-------- MATERIAL TO PROCESS

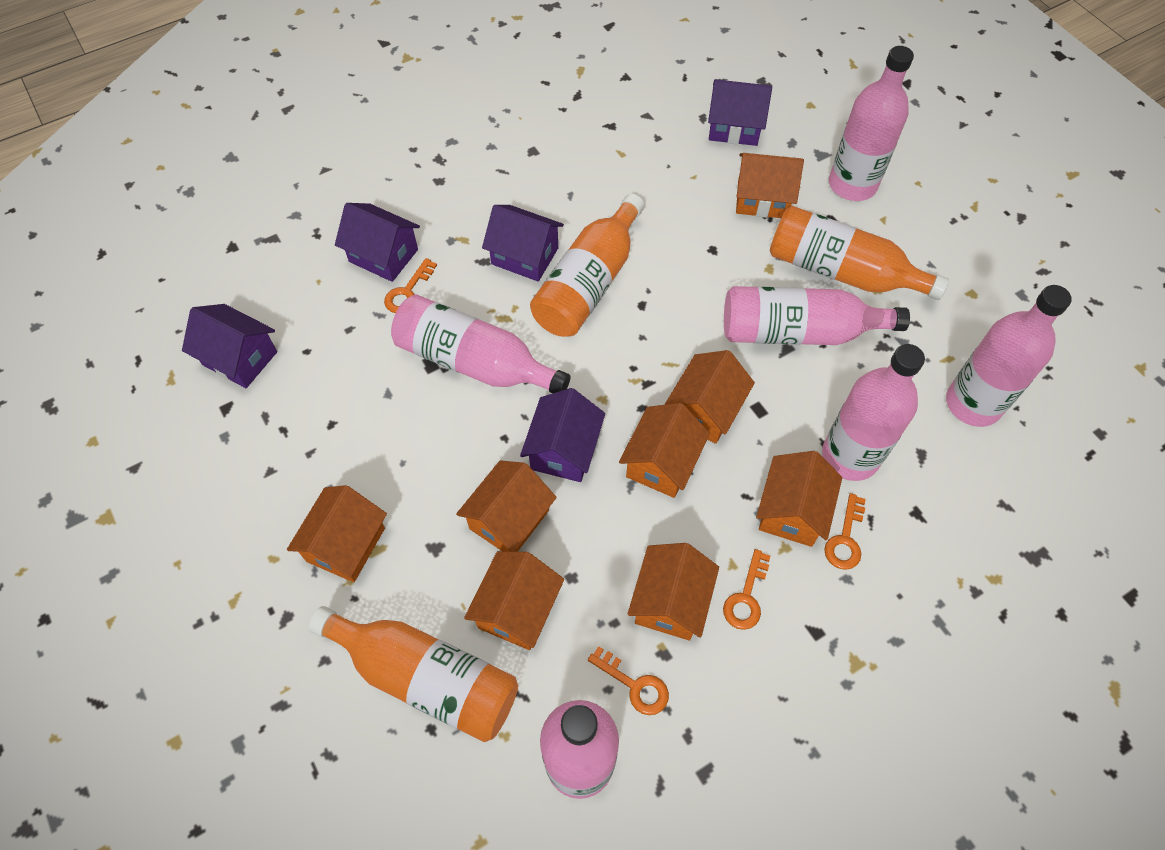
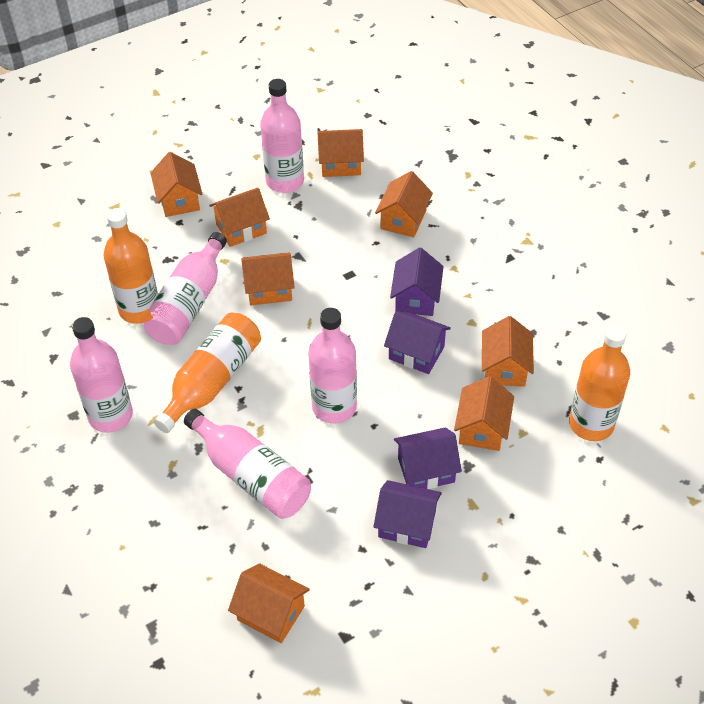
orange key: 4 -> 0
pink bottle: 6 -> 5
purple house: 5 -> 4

----------------
-------- MATERIAL TO PROCESS

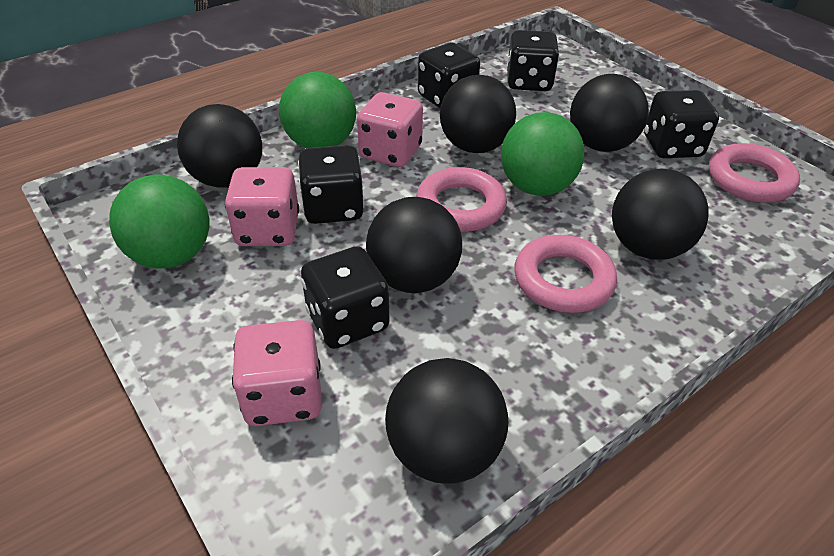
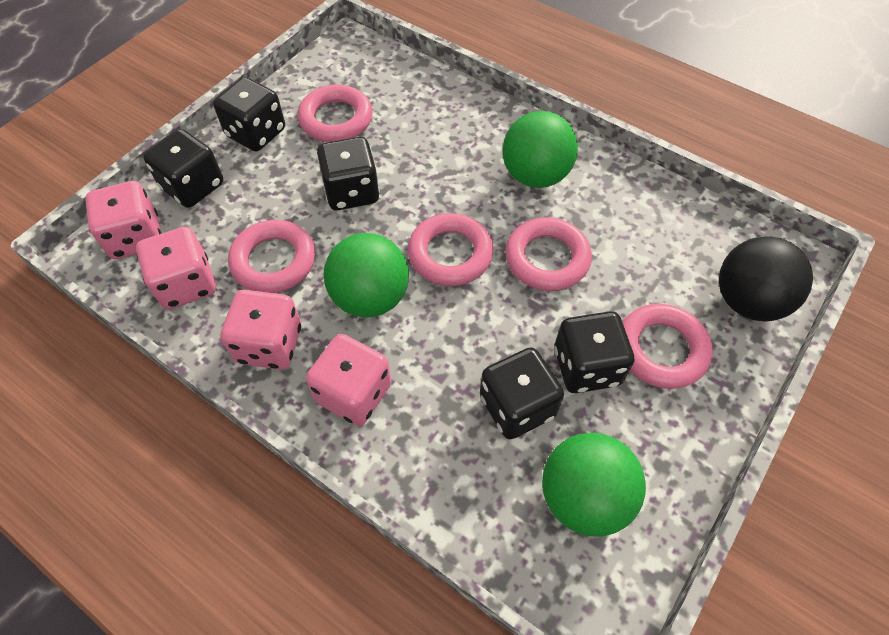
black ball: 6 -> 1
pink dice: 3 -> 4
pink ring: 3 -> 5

----------------
-------- MATERIAL TO PROCESS

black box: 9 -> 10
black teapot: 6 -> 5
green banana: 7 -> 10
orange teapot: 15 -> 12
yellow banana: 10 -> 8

----------------

◆ AIM OF THE EXERCISE
Take each line of the material that contains the word "black" and list it.

◆ EXERCISE OUTPUT
black ball: 6 -> 1
black box: 9 -> 10
black teapot: 6 -> 5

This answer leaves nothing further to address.